Try it: Without pictures, repeat the lines of the entries from the one containing "(722, 325) = (465, 120): yellow" through the last, both ends included, and nothing else.

Excerpts from a dataset:

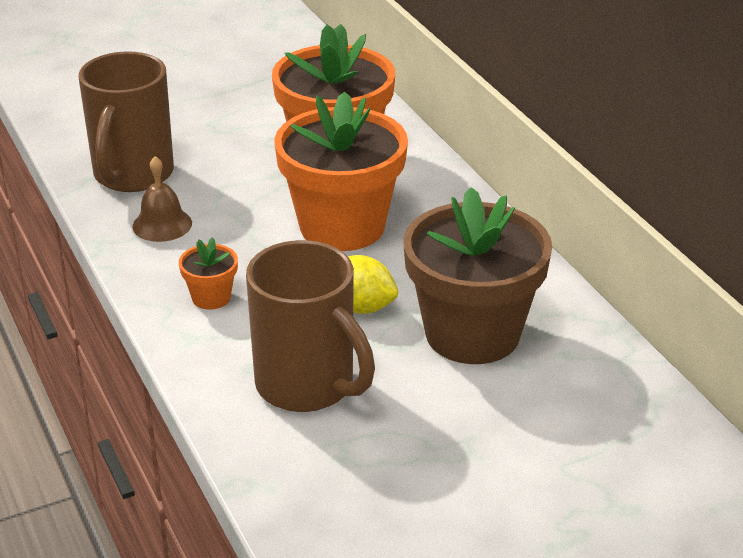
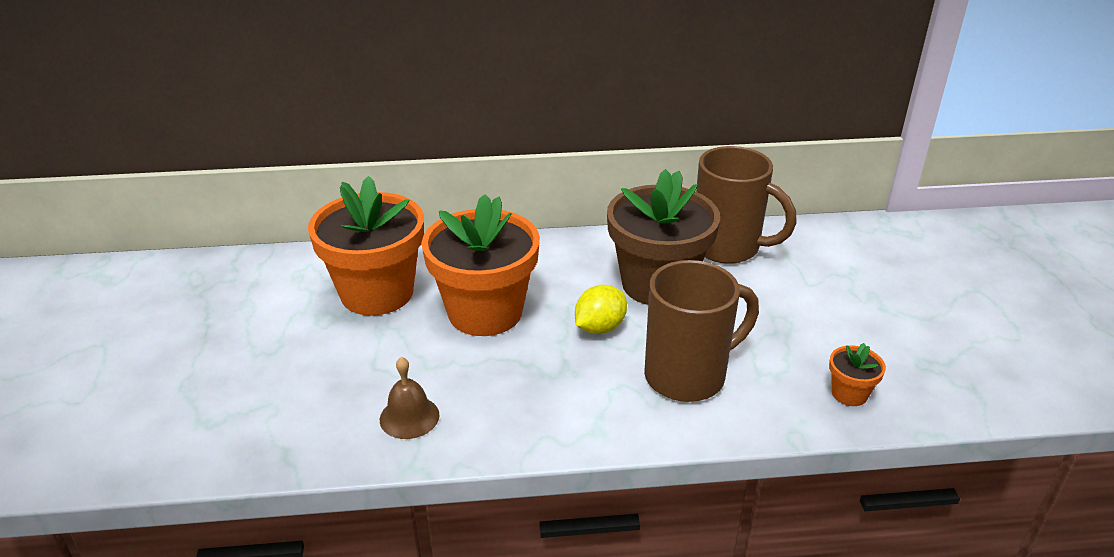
camera: 70 degrees left, 0 degrees up
(132, 175) = (307, 423): brown mug -> brown mug (728, 248)
(211, 297) = (544, 406): orange flower pot -> orange flower pot (849, 394)

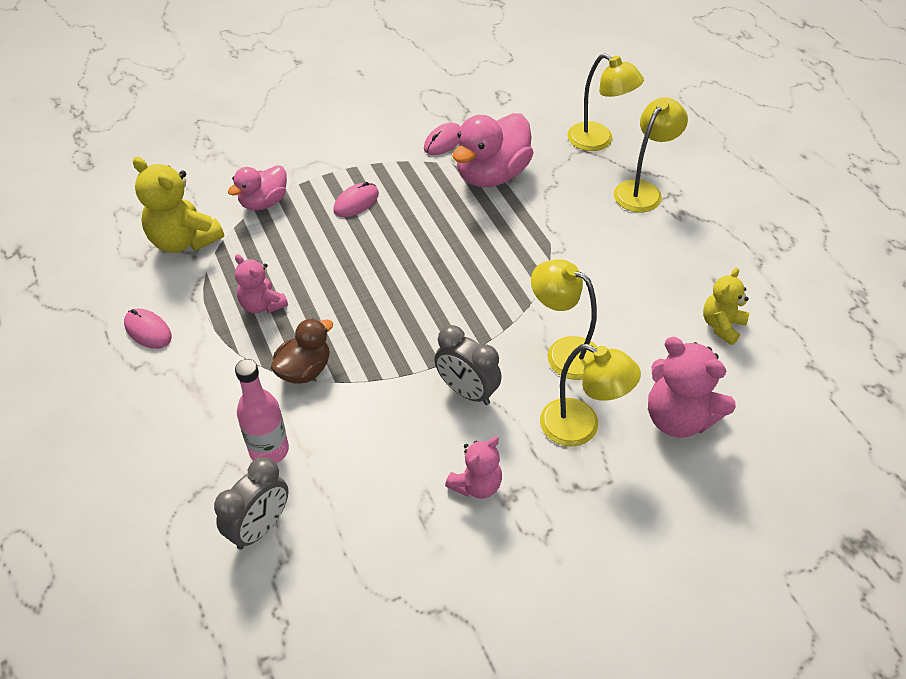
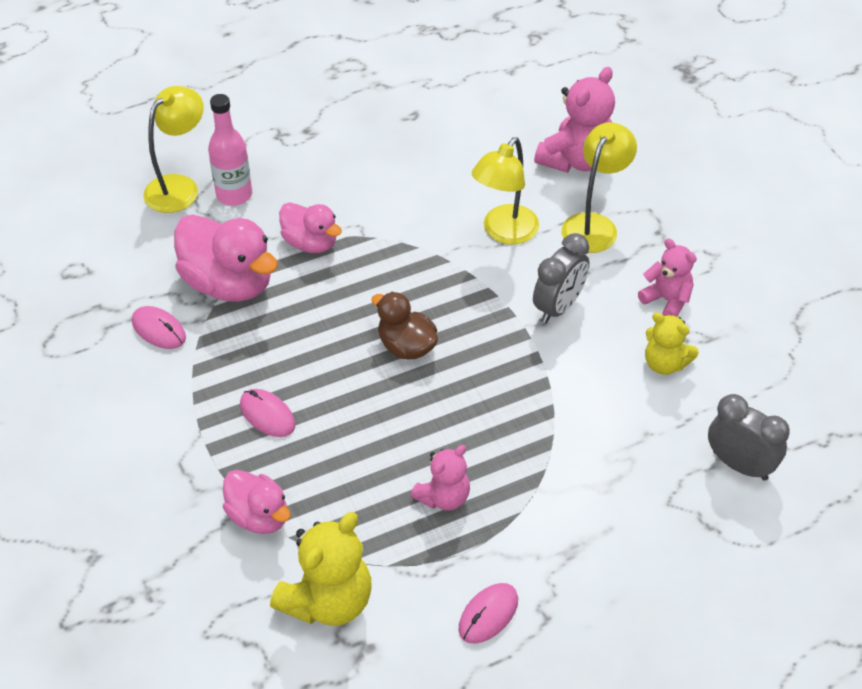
camera: 90 degrees left, 0 degrees up
(269, 450) = (649, 467): pink bottle -> pink bottle (234, 195)
(304, 370) = (540, 446): brown duck -> brown duck (406, 346)
(540, 219) = (311, 243): none -> pink duck
(643, 190) = (269, 157): yellow lamp -> none
(722, 325) = (465, 120): yellow teddy bear -> yellow teddy bear (665, 363)

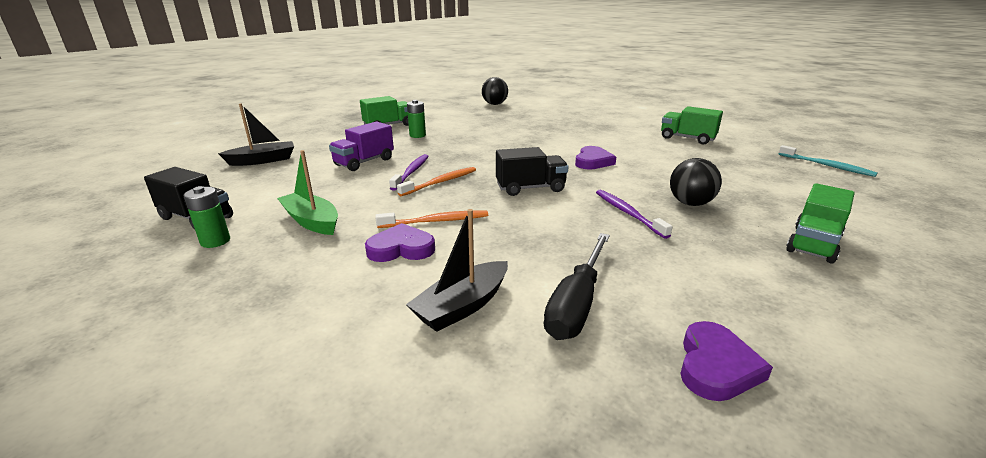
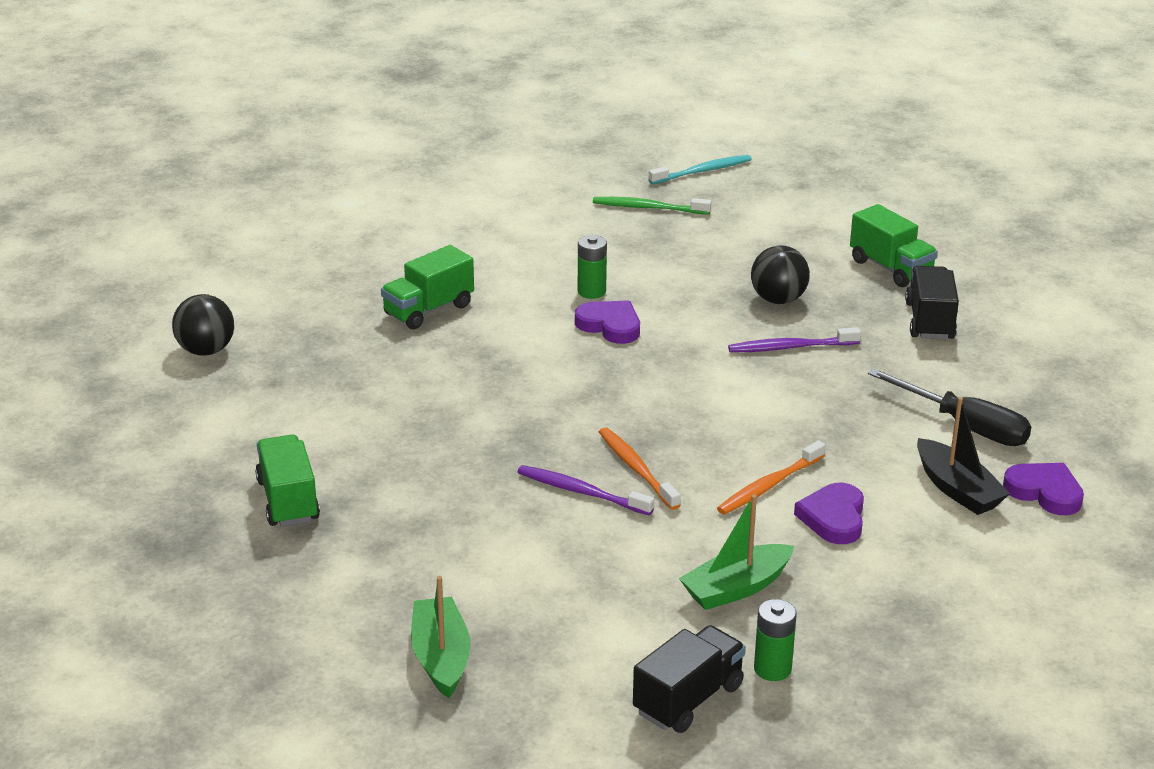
camera: 75 degrees left, 5 degrees up
(263, 160) = (441, 657): black boat -> green boat
(364, 162) = (509, 537): purple truck -> none
(417, 135) = (381, 470): green battery -> green battery (591, 291)
(436, 221) = (769, 486): orange toothbrush -> orange toothbrush turned 135 degrees counterclockwise
(530, 188) = (689, 397): black truck -> black truck (929, 321)
(687, 138) = (549, 222): green truck -> green truck (428, 310)
(716, 366) = (1054, 385): purple heart -> purple heart (1044, 492)
(747, 157) = (648, 208): none -> green toothbrush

Result for this exercise:
(722, 325) = (465, 120): yellow teddy bear -> yellow teddy bear (665, 363)

camera: 75 degrees left, 5 degrees up
(263, 160) = (441, 657): black boat -> green boat
(364, 162) = (509, 537): purple truck -> none
(417, 135) = (381, 470): green battery -> green battery (591, 291)
(436, 221) = (769, 486): orange toothbrush -> orange toothbrush turned 135 degrees counterclockwise
(530, 188) = (689, 397): black truck -> black truck (929, 321)
(687, 138) = (549, 222): green truck -> green truck (428, 310)
(716, 366) = (1054, 385): purple heart -> purple heart (1044, 492)
(747, 157) = (648, 208): none -> green toothbrush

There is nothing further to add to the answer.